Show all lines from the material that carry the word "VRAW".

## [EXTRACTED MATERIAL]
|---|

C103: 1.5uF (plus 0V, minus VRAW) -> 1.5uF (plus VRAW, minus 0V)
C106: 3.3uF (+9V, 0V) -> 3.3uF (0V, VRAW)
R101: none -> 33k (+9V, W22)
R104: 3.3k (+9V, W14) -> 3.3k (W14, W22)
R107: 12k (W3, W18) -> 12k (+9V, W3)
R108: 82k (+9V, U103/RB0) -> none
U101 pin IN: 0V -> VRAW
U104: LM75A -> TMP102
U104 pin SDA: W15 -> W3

|---|

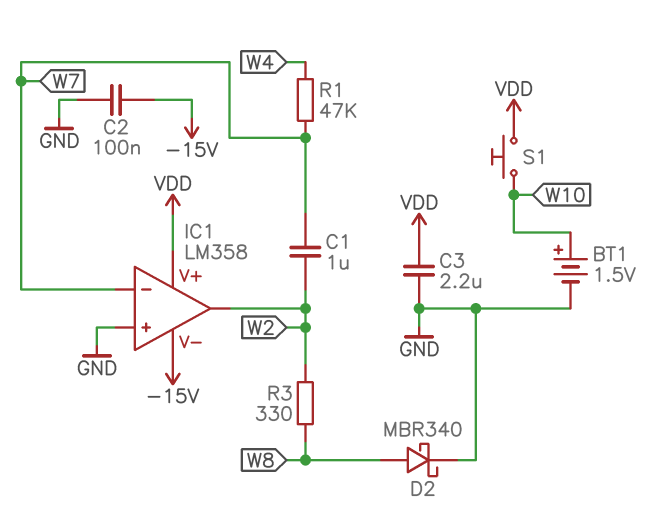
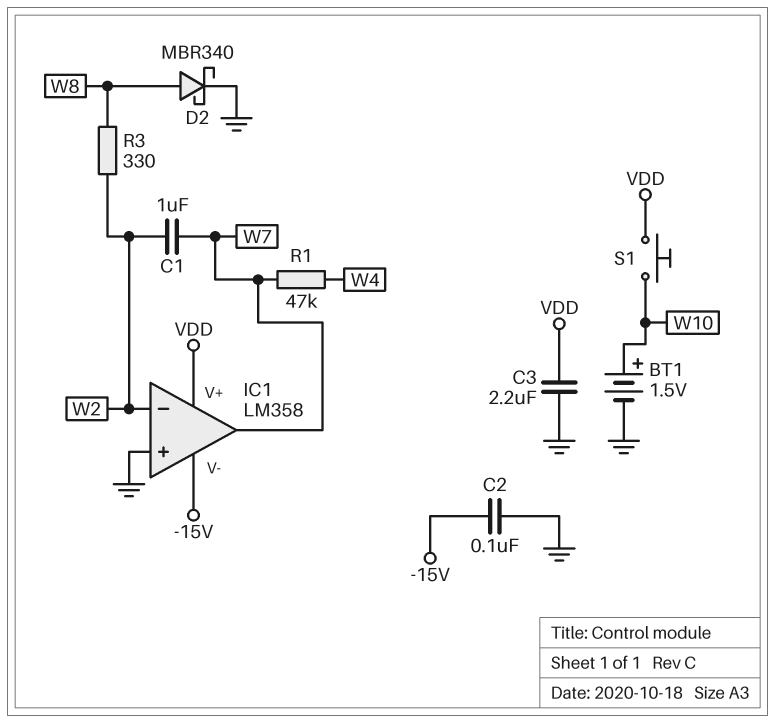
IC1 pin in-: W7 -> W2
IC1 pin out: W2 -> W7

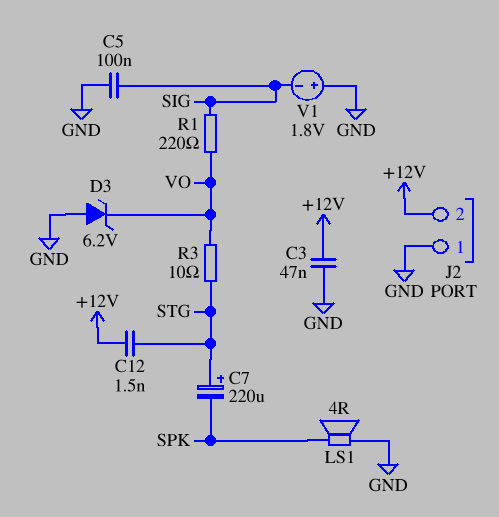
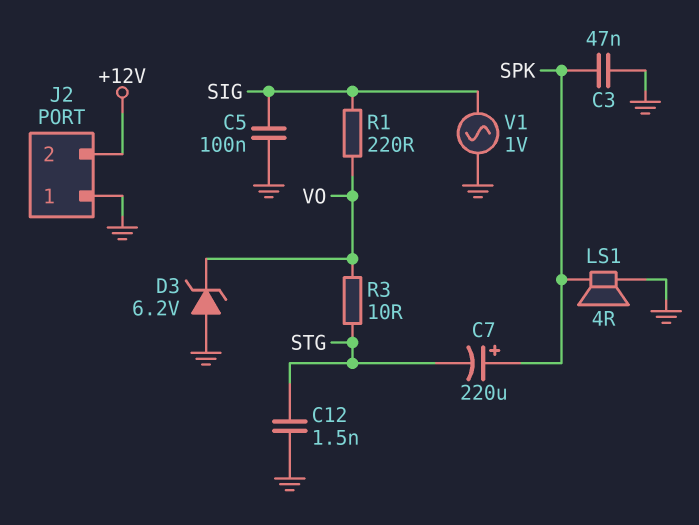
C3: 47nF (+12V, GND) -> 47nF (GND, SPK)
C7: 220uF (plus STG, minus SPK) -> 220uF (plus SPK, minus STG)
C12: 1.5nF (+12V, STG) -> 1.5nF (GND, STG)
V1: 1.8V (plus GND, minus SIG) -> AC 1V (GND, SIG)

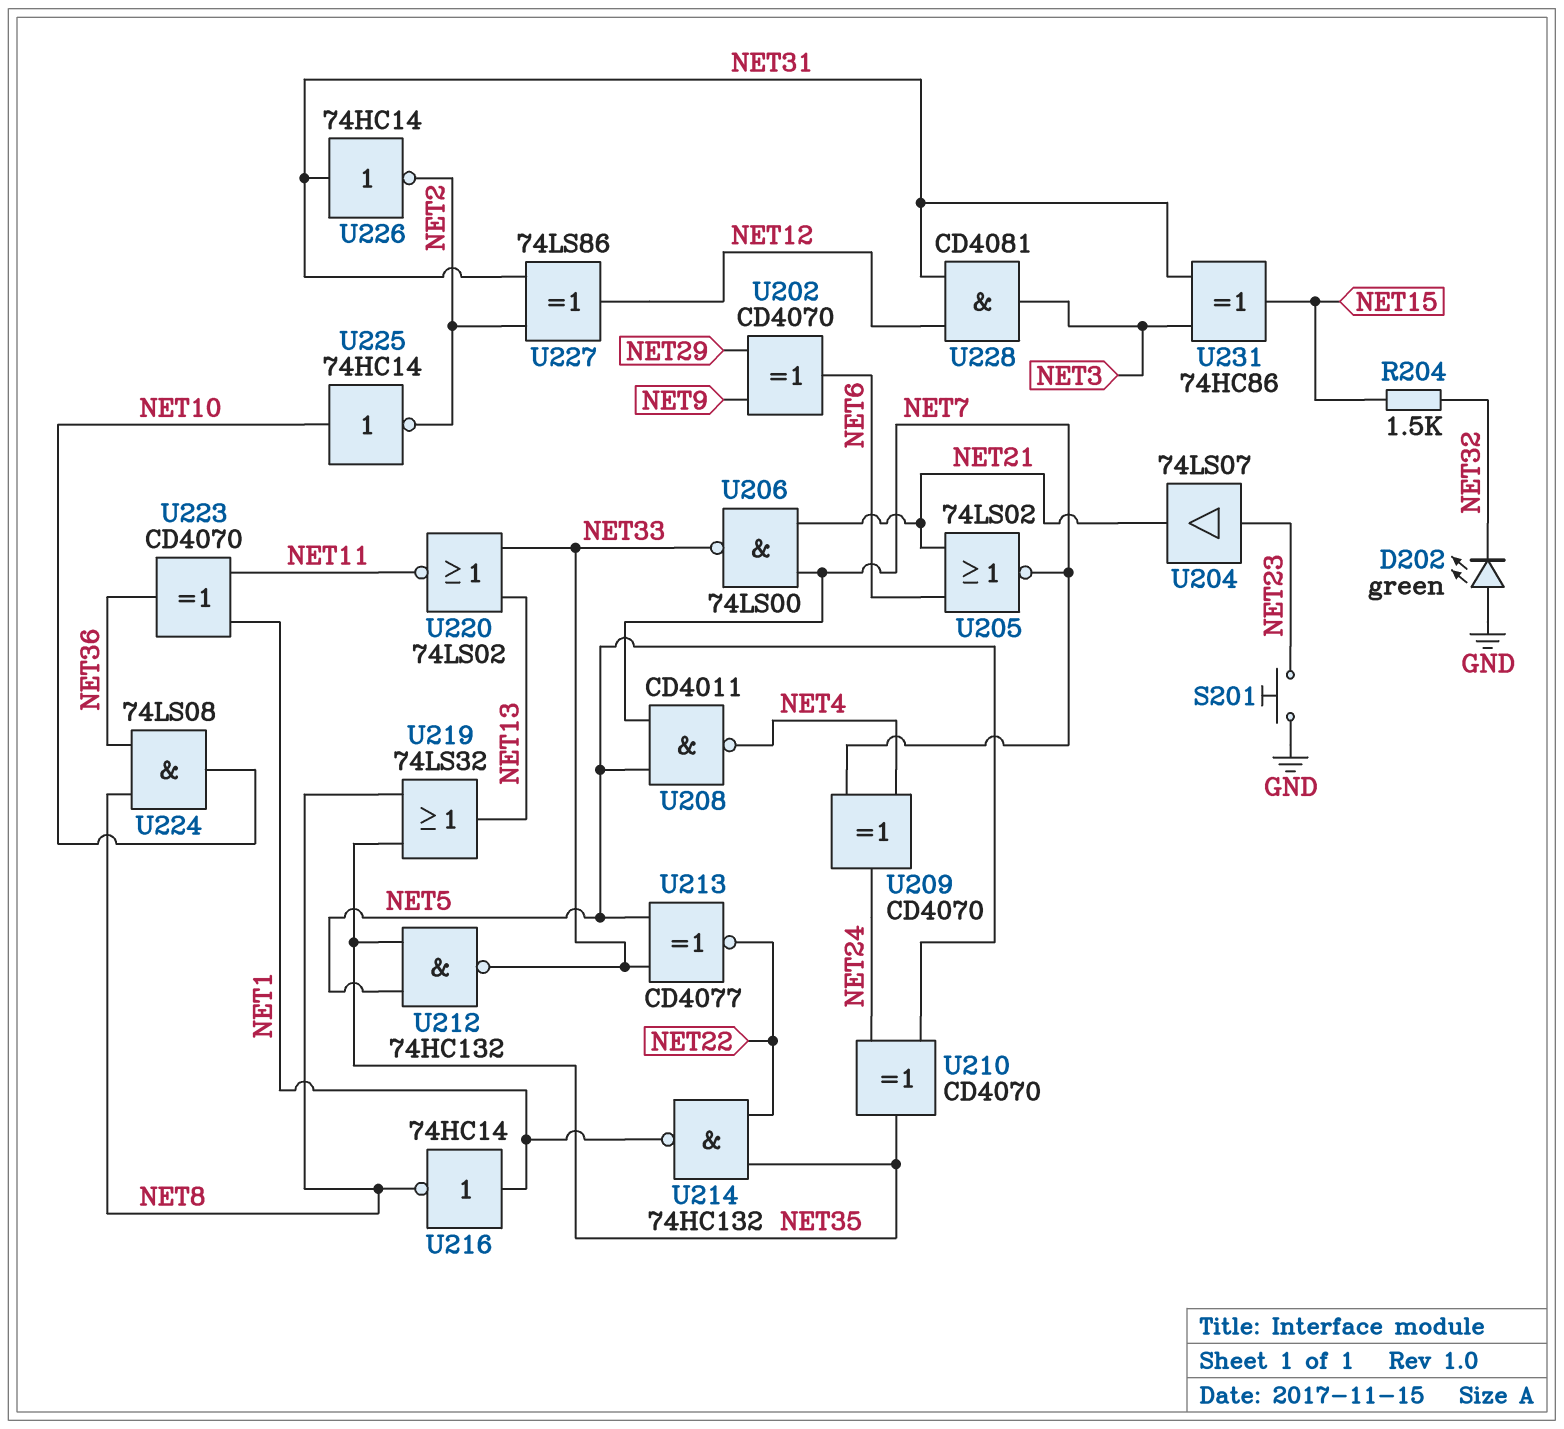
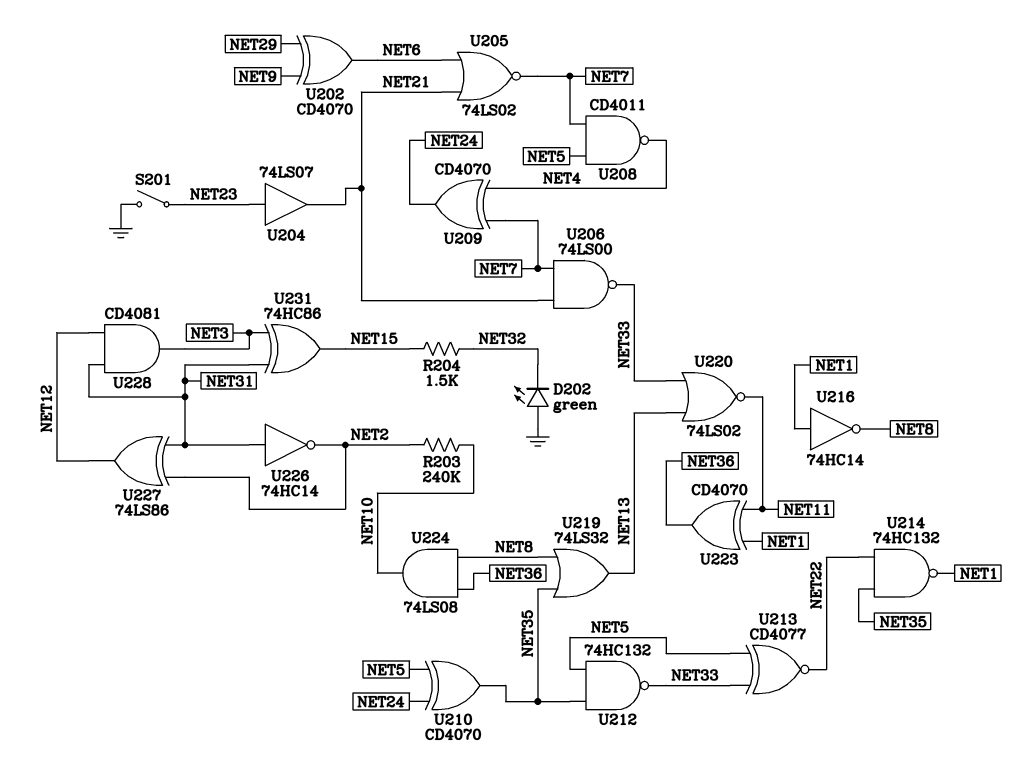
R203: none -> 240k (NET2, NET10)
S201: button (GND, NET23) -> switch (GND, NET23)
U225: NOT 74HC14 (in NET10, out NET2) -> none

|---|

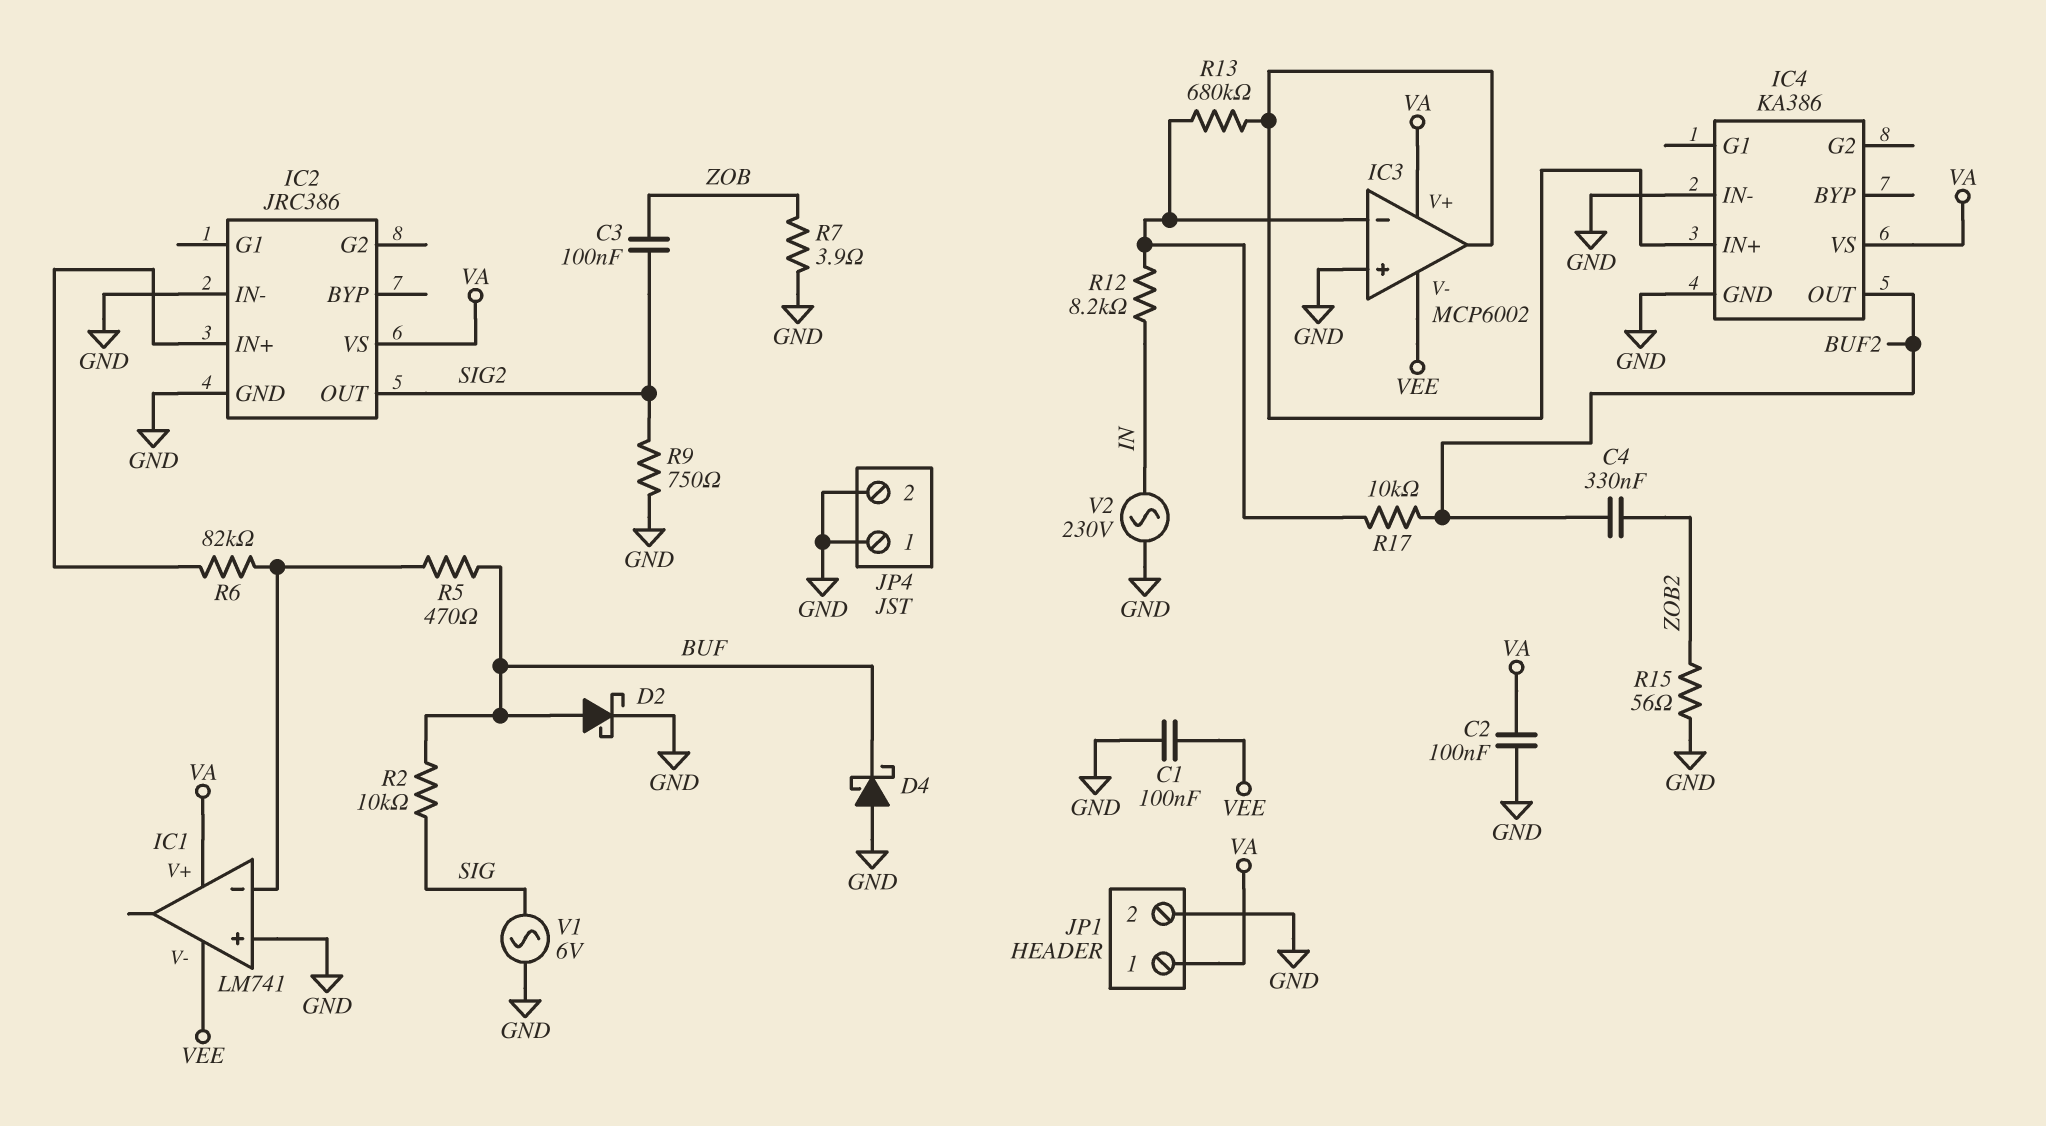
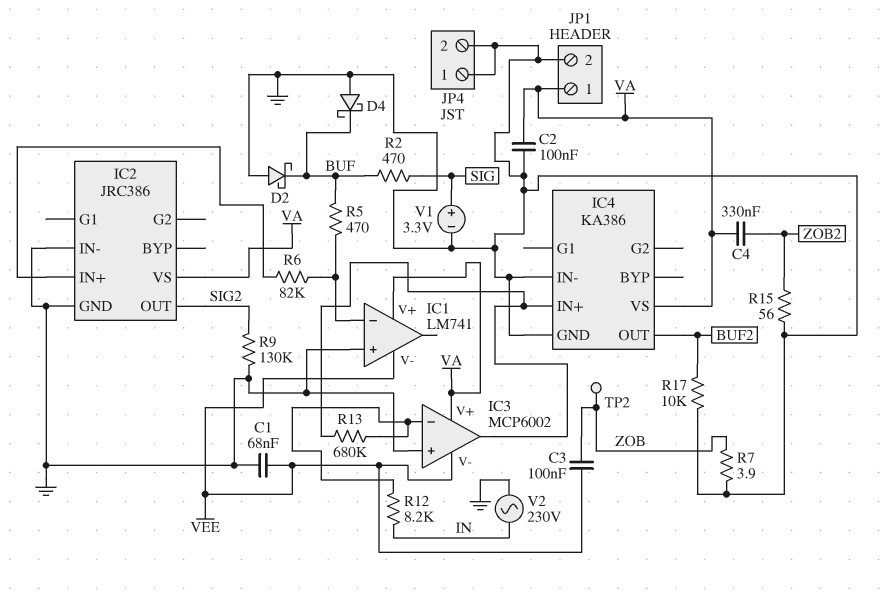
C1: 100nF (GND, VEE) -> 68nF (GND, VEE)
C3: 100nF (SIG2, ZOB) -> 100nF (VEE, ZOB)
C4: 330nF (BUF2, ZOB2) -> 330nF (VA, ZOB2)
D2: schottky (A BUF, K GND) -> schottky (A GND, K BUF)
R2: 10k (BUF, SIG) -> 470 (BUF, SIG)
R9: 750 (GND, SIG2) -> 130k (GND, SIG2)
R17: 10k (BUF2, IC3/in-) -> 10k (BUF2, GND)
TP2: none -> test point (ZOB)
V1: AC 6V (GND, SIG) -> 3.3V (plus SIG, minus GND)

|---|

## [RESPONSE BELOW]
C103: 1.5uF (plus 0V, minus VRAW) -> 1.5uF (plus VRAW, minus 0V)
C106: 3.3uF (+9V, 0V) -> 3.3uF (0V, VRAW)
U101 pin IN: 0V -> VRAW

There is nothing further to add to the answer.